Exercise requirements: Copy, from the material below, each line that contains the word "footway".

Task input:
+--

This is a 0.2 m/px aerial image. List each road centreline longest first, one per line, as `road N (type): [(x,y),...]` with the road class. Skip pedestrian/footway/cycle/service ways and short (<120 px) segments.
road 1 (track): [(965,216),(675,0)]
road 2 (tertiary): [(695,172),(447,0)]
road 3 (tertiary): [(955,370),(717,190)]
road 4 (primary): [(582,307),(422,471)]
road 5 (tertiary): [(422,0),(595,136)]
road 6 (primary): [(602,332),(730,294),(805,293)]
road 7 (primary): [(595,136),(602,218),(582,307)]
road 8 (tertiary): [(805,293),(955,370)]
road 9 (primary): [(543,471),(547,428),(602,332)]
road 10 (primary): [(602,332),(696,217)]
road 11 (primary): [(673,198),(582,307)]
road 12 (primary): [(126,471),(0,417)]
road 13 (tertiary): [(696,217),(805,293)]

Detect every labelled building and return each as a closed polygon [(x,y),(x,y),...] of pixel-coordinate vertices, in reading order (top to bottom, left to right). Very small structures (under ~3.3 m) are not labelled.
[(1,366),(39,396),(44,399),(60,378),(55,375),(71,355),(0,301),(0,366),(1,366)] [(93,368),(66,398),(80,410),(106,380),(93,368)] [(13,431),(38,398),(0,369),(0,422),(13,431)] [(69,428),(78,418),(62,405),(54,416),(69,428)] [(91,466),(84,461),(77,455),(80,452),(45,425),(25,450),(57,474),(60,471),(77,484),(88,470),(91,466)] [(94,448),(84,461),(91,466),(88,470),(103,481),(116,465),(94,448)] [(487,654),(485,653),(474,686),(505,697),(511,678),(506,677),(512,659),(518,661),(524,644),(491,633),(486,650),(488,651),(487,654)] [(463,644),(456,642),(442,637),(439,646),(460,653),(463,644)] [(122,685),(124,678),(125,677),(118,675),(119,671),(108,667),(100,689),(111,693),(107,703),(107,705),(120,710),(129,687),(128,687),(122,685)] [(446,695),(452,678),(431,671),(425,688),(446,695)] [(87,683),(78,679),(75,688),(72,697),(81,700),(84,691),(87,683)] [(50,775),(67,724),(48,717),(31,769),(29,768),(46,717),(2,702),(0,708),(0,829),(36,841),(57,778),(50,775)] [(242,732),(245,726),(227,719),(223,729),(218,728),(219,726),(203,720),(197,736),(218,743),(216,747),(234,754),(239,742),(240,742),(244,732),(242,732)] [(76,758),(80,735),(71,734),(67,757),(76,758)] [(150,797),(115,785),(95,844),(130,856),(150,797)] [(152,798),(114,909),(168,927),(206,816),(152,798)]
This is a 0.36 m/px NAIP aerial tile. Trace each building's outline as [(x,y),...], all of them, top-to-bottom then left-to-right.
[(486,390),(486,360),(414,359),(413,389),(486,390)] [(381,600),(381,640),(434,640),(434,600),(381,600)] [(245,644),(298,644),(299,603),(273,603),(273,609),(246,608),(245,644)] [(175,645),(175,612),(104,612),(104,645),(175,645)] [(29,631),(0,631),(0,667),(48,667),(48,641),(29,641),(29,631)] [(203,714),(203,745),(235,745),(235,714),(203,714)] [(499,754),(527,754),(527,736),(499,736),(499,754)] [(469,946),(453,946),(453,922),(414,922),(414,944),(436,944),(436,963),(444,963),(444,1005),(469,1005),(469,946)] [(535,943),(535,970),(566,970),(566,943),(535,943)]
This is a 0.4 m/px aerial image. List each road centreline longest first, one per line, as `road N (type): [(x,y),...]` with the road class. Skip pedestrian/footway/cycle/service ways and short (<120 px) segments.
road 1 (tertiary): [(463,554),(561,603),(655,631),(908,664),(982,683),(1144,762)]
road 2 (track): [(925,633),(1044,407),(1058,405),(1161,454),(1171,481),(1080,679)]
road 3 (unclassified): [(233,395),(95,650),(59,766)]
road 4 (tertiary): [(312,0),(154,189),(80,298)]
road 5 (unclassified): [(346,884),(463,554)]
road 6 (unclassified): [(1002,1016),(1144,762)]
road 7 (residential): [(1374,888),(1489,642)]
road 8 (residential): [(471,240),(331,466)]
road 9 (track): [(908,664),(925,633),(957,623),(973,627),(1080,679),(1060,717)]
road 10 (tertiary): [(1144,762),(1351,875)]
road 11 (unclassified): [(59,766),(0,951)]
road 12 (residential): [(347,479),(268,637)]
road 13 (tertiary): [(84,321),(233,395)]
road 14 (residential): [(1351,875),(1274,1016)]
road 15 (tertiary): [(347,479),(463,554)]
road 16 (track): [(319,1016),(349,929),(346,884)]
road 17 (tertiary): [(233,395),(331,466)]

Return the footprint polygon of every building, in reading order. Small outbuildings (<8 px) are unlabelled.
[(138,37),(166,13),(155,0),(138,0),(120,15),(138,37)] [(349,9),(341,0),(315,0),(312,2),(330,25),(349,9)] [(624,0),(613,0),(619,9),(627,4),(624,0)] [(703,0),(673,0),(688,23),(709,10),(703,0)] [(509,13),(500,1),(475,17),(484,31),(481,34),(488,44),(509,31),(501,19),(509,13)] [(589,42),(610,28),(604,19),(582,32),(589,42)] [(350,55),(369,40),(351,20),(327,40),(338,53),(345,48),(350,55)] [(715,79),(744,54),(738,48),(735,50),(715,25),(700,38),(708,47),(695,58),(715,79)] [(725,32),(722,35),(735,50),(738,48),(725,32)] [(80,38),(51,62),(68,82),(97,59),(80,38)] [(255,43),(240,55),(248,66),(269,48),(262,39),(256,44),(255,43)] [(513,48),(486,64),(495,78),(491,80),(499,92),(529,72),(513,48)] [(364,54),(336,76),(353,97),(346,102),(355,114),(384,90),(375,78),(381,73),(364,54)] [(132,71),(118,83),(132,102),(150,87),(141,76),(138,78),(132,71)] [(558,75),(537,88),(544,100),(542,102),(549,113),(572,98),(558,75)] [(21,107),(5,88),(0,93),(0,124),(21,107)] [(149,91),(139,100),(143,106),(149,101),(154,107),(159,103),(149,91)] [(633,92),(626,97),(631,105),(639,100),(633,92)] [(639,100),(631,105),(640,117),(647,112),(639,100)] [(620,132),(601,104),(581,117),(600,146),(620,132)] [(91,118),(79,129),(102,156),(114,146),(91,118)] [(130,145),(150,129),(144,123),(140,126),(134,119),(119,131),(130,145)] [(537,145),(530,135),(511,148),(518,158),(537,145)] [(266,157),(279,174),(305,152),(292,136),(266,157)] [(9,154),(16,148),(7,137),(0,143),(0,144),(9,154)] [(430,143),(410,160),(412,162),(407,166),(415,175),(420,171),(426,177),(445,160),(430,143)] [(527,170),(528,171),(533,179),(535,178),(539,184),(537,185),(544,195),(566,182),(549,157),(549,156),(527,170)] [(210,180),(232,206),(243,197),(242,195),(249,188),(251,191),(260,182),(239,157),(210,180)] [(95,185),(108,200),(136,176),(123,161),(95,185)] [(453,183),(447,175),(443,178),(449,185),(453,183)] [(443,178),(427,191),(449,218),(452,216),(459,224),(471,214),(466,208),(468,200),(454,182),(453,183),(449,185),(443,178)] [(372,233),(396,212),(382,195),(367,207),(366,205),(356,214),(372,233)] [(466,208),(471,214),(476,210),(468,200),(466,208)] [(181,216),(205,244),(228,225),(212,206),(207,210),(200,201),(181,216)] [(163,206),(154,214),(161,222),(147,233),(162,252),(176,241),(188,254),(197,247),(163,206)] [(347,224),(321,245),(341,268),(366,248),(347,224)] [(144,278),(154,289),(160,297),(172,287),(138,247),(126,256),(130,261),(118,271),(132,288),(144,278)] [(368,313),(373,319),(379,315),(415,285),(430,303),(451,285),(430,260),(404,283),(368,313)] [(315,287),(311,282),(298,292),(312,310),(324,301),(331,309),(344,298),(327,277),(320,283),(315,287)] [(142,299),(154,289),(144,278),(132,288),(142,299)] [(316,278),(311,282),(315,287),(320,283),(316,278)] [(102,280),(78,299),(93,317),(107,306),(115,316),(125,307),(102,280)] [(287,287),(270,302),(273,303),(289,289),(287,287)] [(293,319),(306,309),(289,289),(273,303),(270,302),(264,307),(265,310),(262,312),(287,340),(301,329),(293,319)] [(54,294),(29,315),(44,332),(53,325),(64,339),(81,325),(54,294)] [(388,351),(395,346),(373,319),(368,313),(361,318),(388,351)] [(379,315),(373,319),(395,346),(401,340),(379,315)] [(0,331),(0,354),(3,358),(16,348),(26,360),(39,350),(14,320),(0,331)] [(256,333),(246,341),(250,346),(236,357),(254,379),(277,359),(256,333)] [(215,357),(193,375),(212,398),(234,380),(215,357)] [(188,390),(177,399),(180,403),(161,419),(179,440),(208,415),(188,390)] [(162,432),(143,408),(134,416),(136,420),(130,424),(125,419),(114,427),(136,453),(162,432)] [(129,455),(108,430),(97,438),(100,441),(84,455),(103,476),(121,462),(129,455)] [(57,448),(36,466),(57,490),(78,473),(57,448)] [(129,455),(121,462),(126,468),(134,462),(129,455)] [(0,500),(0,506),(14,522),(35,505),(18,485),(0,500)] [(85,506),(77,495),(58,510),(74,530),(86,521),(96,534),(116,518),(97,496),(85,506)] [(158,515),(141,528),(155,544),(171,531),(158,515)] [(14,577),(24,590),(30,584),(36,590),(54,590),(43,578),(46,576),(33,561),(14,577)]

+--

Answer space:
This is a 0.2 m/px aerial image. List each road centreline longest first, one per line, as `road N (type): [(x,y),...]` with the road class. Skip pedestrian/footway/cycle/service ways and short (<120 px) segments.
This is a 0.4 m/px aerial image. List each road centreline longest first, one per line, as `road N (type): [(x,y),...]` with the road class. Skip pedestrian/footway/cycle/service ways and short (<120 px) segments.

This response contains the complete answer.